▸ **EXERCISE OBJECTIVE**
Only the text of the entries below should be returned, exactly as given, without pictures.

▸ **INFORMATION PROVIDED**
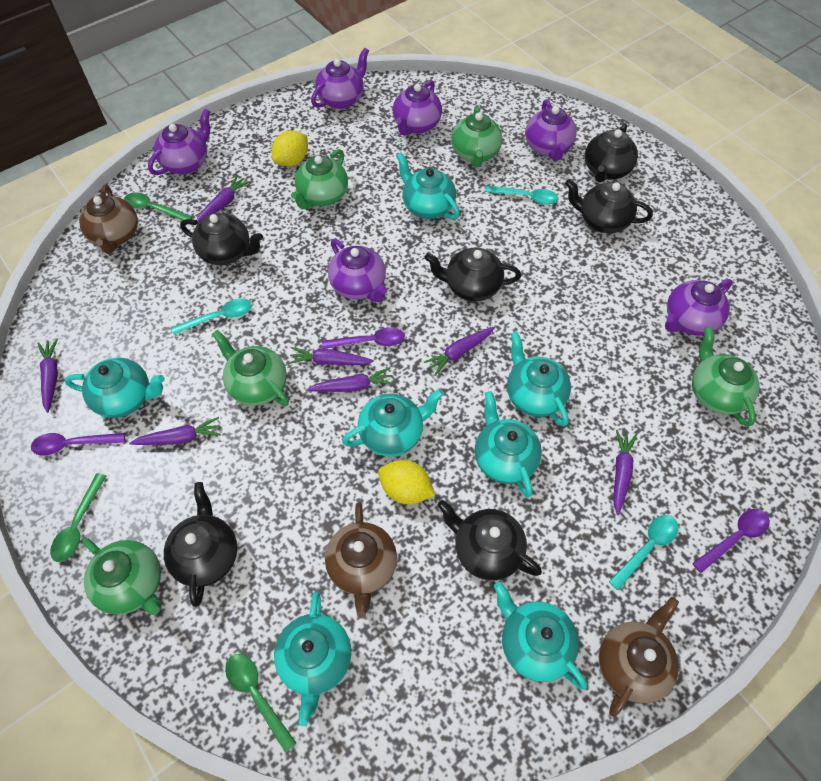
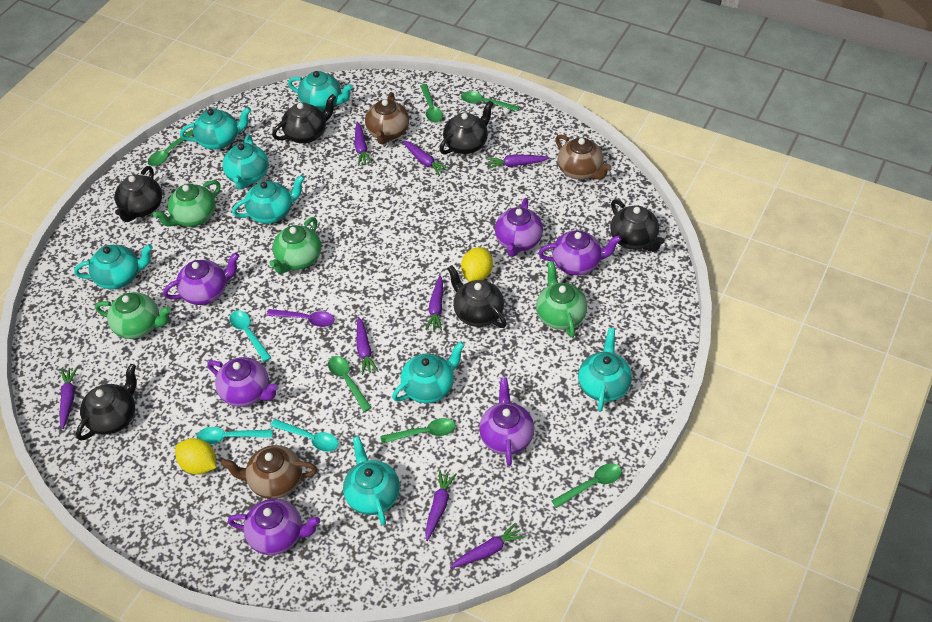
green spoon: 3 -> 6
green teapot: 5 -> 4
purple carrot: 7 -> 8
purple spoon: 3 -> 1
turquoise teapot: 7 -> 8

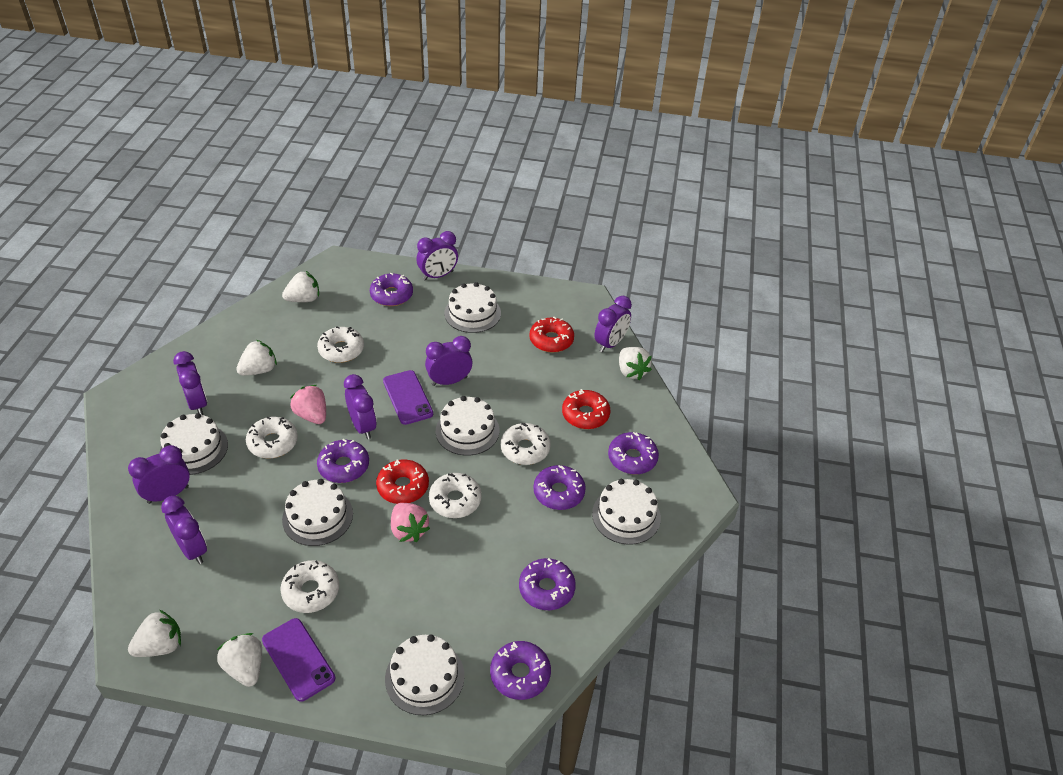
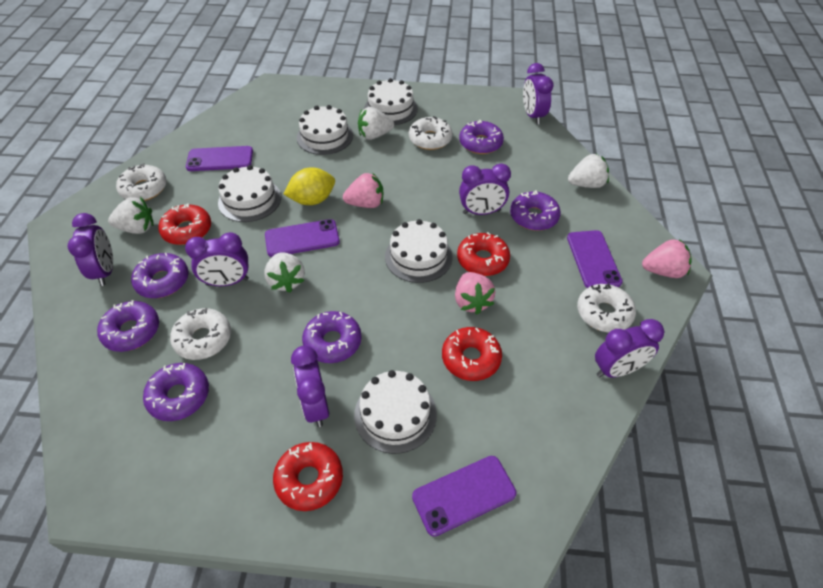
pink strawberry: 2 -> 3
purple clock: 7 -> 6
purple phone: 2 -> 4
red donut: 3 -> 4
white cake: 6 -> 5
white donut: 5 -> 4
white strawberry: 5 -> 4
yellow lemon: 0 -> 1

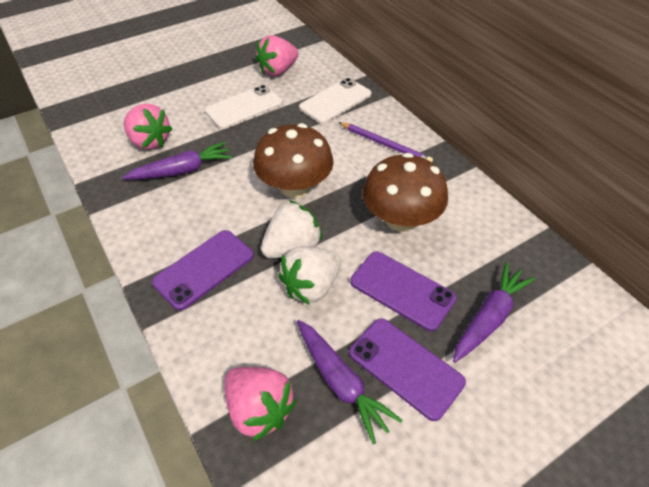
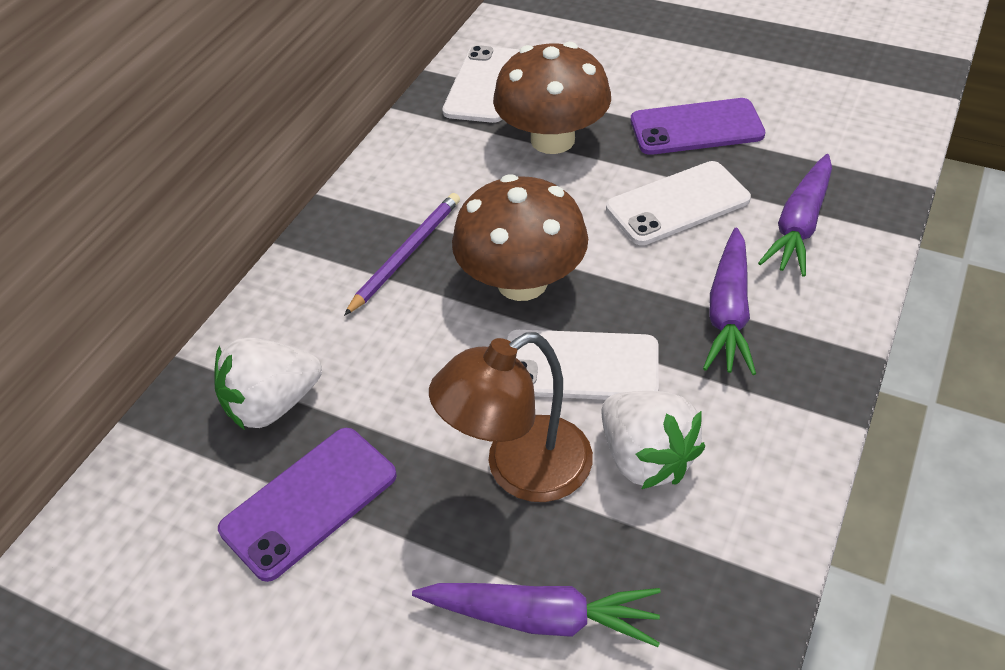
brown lamp: 0 -> 1
pink strawberry: 3 -> 0
purple phone: 3 -> 2
white phone: 2 -> 3

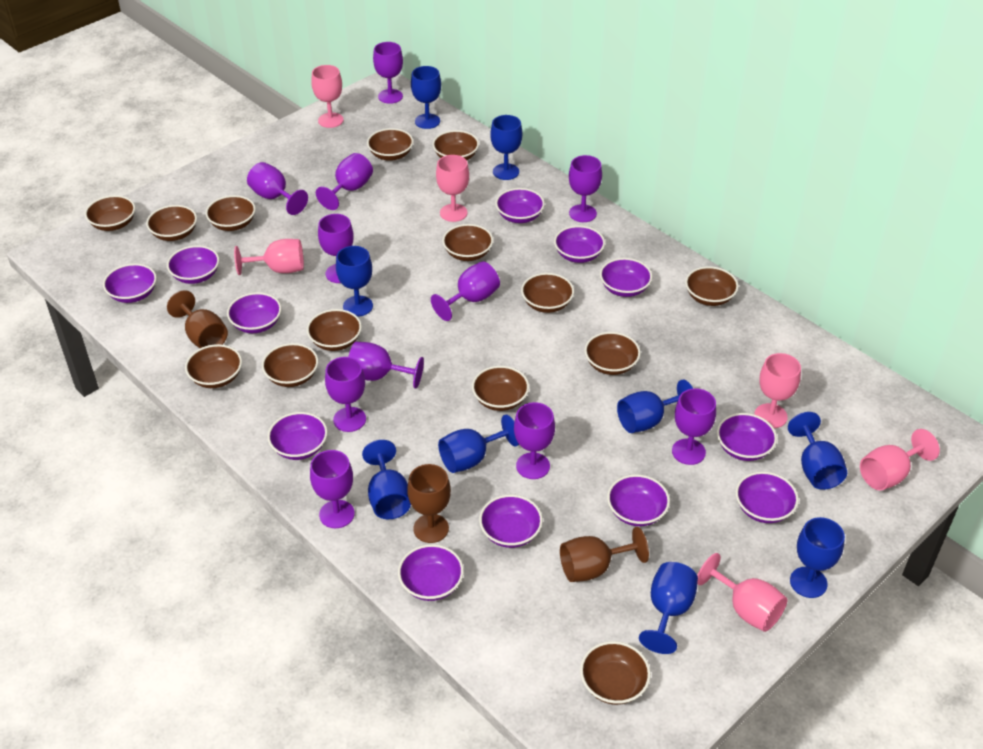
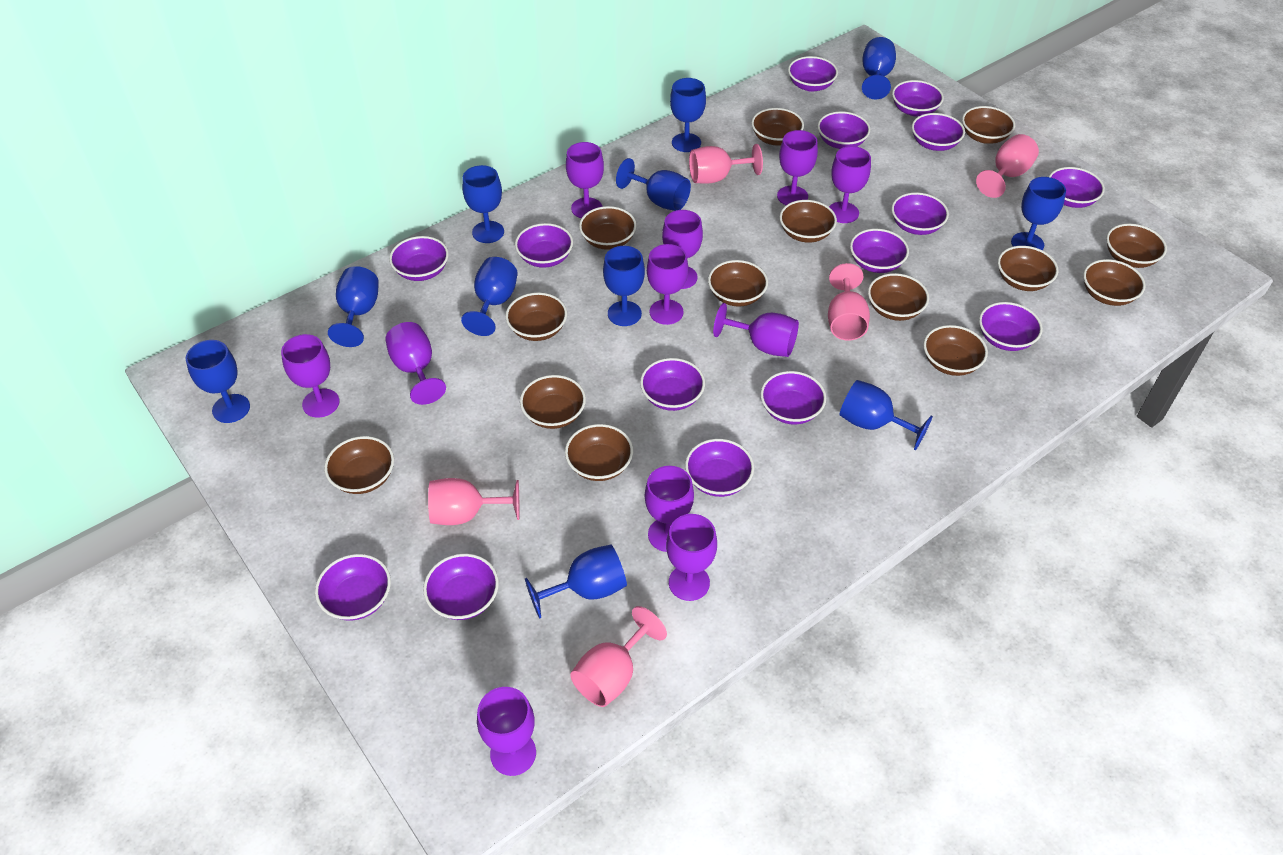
blue goblet: 9 -> 11
brown goblet: 3 -> 0
pink goblet: 6 -> 5
purple bowl: 12 -> 15

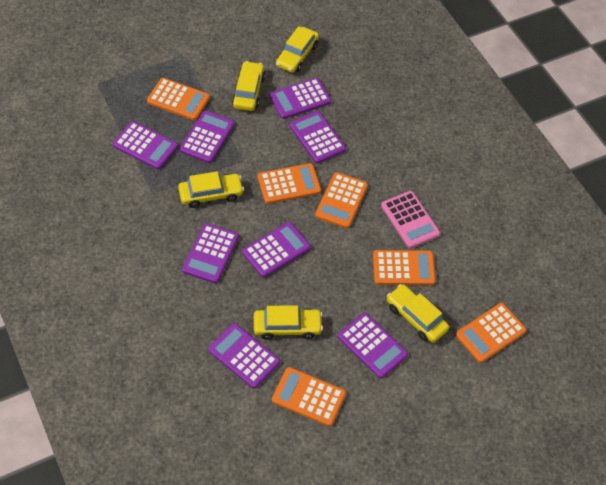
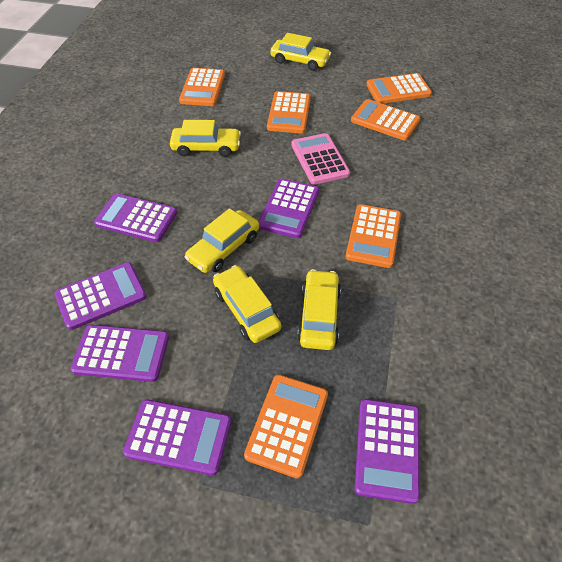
purple calculator: 8 -> 6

▸ **ANSWER SECTION**
green spoon: 3 -> 6
green teapot: 5 -> 4
purple carrot: 7 -> 8
purple spoon: 3 -> 1
turquoise teapot: 7 -> 8

pink strawberry: 2 -> 3
purple clock: 7 -> 6
purple phone: 2 -> 4
red donut: 3 -> 4
white cake: 6 -> 5
white donut: 5 -> 4
white strawberry: 5 -> 4
yellow lemon: 0 -> 1

brown lamp: 0 -> 1
pink strawberry: 3 -> 0
purple phone: 3 -> 2
white phone: 2 -> 3

blue goblet: 9 -> 11
brown goblet: 3 -> 0
pink goblet: 6 -> 5
purple bowl: 12 -> 15

purple calculator: 8 -> 6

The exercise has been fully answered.